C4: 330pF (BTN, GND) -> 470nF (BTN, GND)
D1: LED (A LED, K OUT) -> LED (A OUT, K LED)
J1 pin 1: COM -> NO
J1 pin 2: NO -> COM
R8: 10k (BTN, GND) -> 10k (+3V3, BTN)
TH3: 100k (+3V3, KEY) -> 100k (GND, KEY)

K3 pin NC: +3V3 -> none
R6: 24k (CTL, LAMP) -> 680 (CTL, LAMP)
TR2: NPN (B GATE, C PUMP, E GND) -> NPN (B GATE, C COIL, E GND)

•••

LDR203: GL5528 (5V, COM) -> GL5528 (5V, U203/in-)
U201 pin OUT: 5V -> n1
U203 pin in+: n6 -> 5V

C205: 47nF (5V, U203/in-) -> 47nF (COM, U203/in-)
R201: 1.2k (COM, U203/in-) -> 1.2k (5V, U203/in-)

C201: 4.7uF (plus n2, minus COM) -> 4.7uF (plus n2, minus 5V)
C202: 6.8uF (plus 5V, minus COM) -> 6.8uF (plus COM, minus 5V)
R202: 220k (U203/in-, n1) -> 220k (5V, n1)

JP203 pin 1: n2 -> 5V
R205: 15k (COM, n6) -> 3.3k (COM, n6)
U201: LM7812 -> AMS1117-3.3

•••

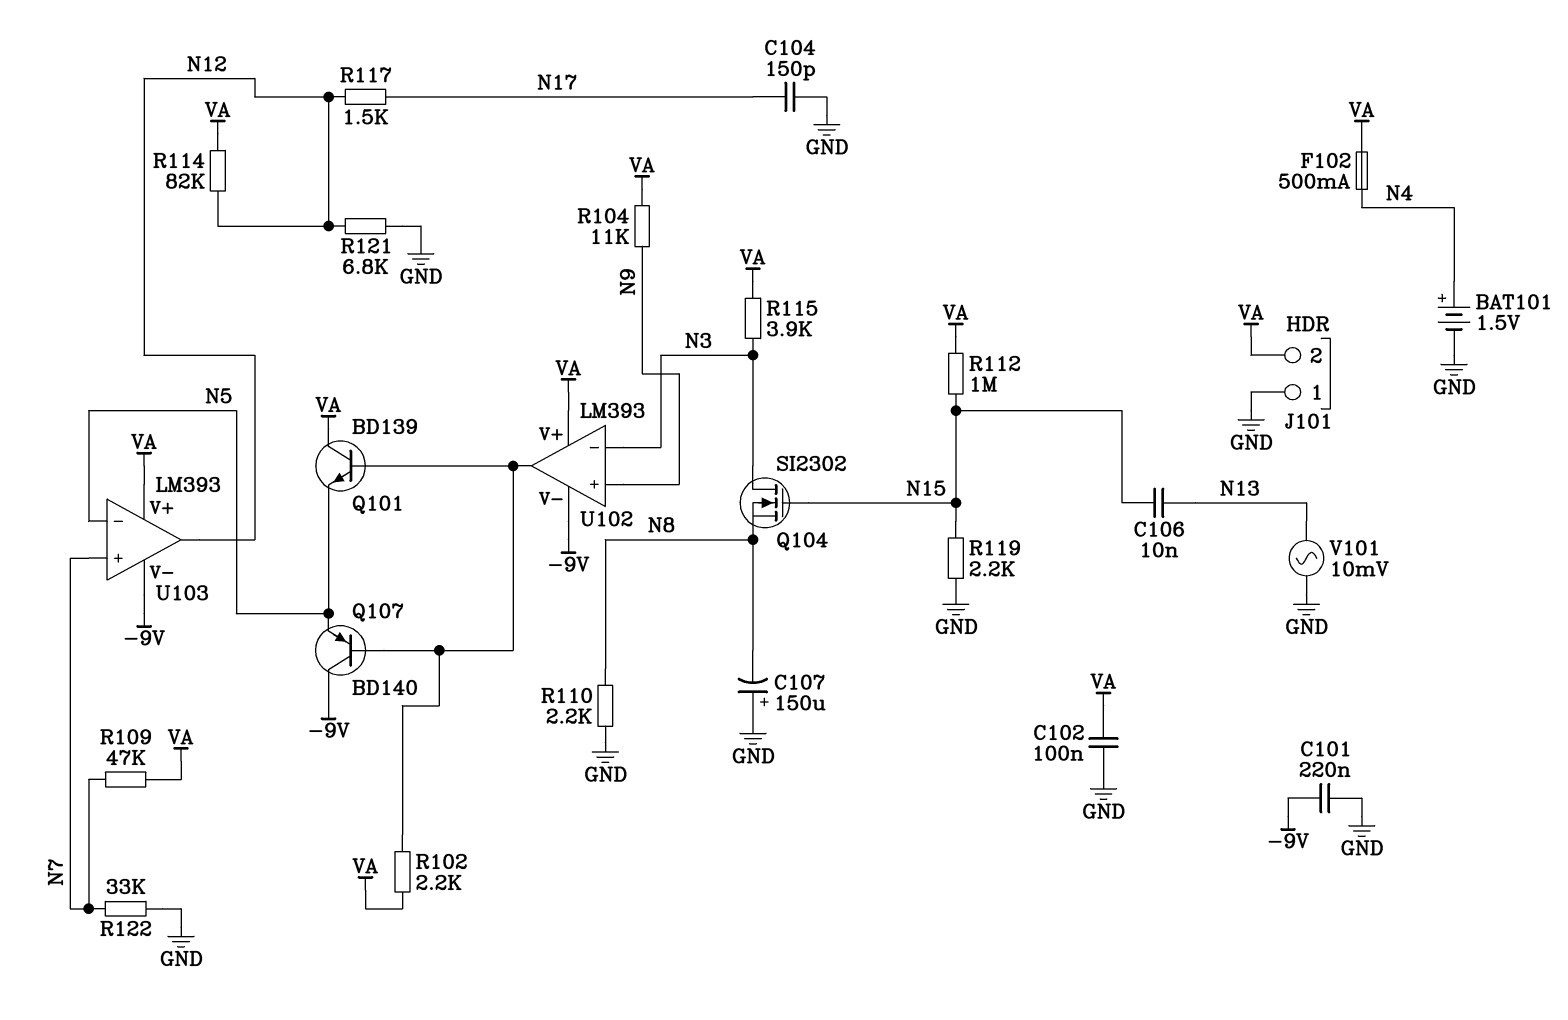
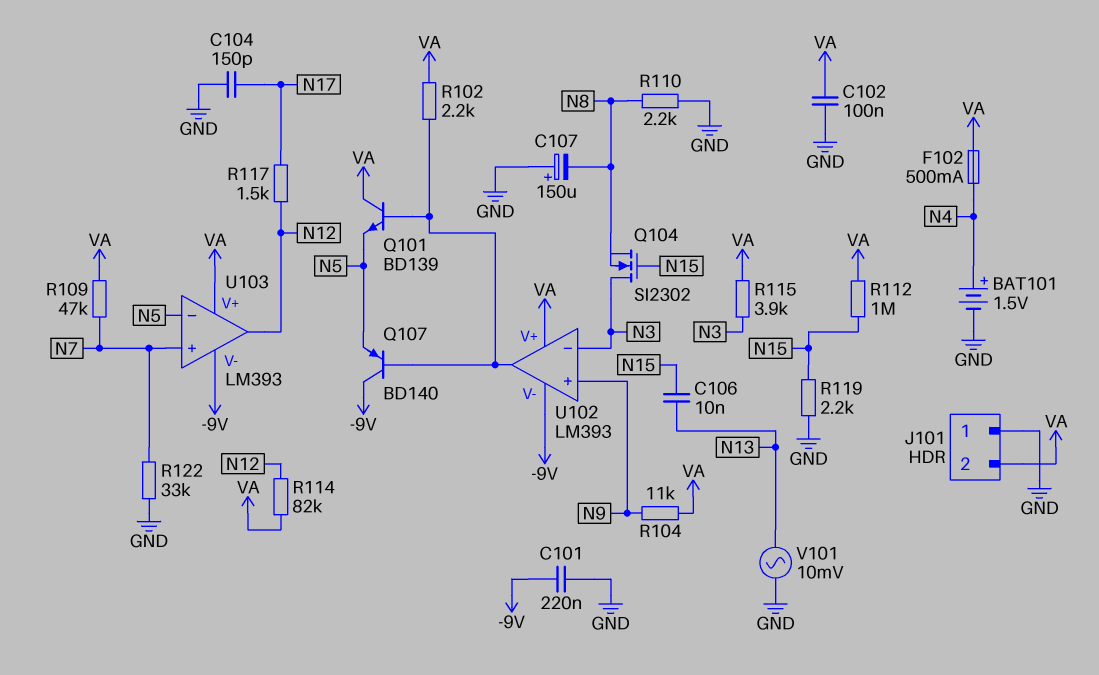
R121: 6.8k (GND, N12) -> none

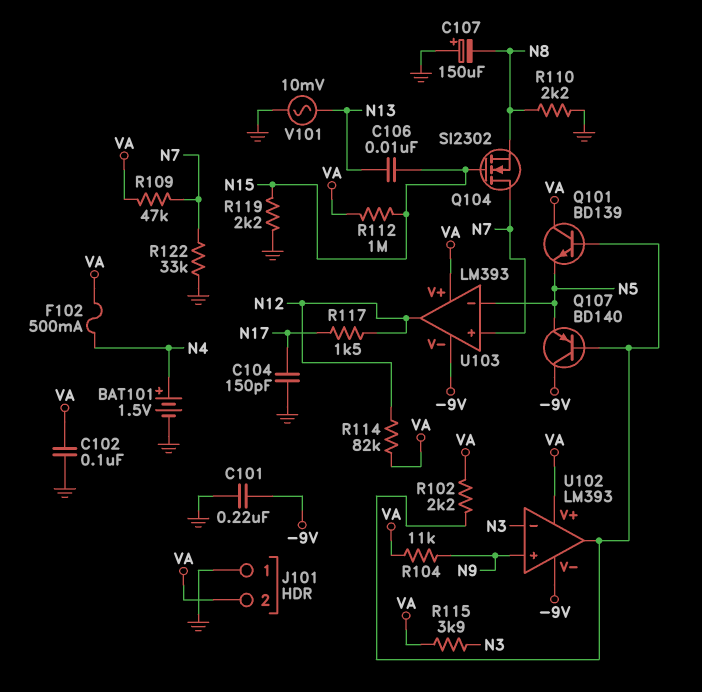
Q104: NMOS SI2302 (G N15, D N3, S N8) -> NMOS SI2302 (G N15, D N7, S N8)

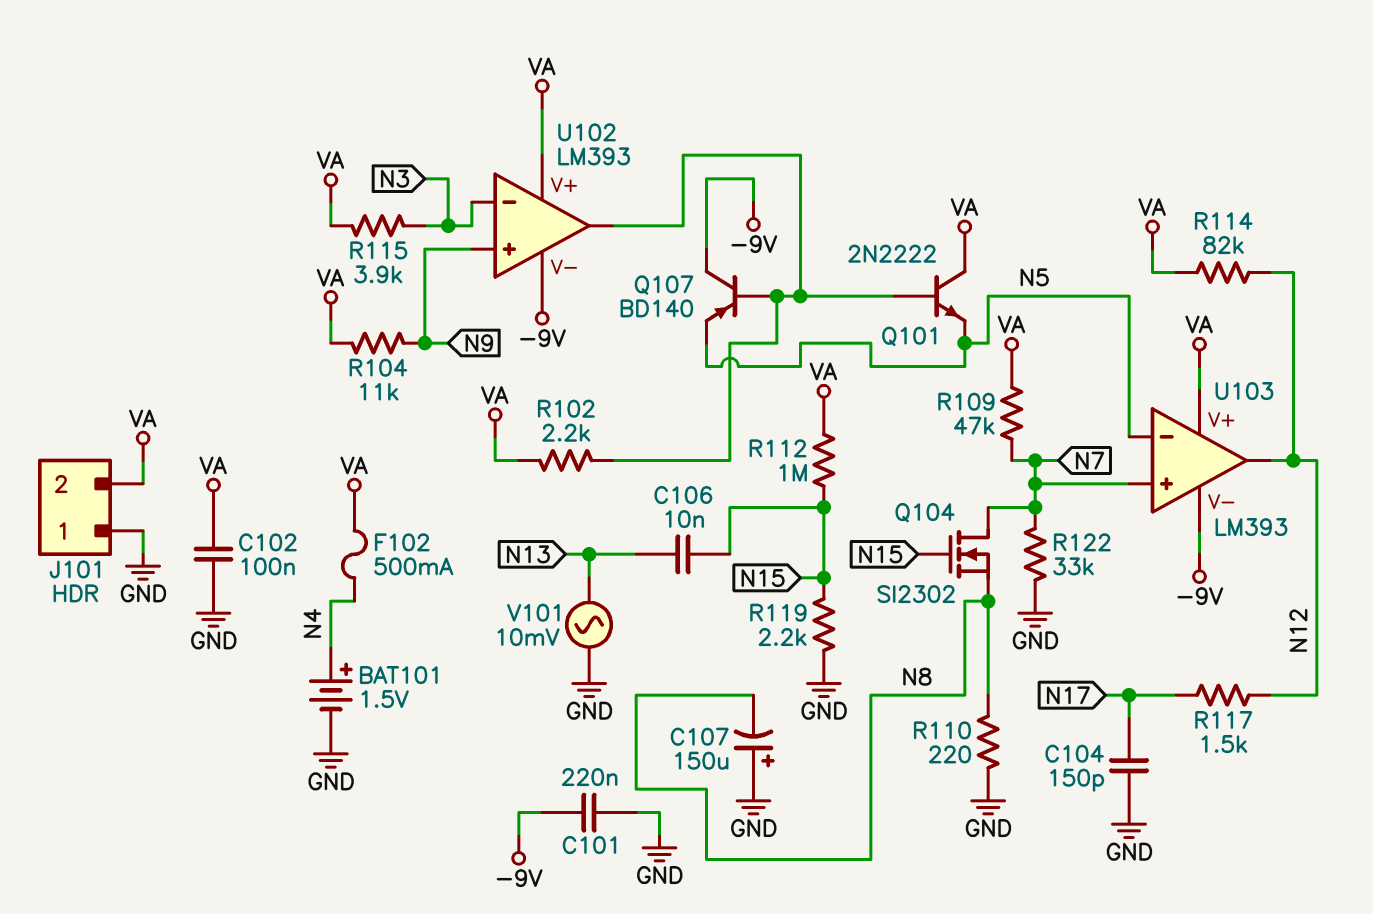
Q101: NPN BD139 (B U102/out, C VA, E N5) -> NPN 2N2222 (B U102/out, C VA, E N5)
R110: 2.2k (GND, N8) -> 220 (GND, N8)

•••

[Exercise]
The response must hold only the lines above from the line with "J1 pin 2: NO -> COM" through the line with "TR2: NPN (B", each copied exactly, both ends kept.

[Exercise response]
J1 pin 2: NO -> COM
R8: 10k (BTN, GND) -> 10k (+3V3, BTN)
TH3: 100k (+3V3, KEY) -> 100k (GND, KEY)

K3 pin NC: +3V3 -> none
R6: 24k (CTL, LAMP) -> 680 (CTL, LAMP)
TR2: NPN (B GATE, C PUMP, E GND) -> NPN (B GATE, C COIL, E GND)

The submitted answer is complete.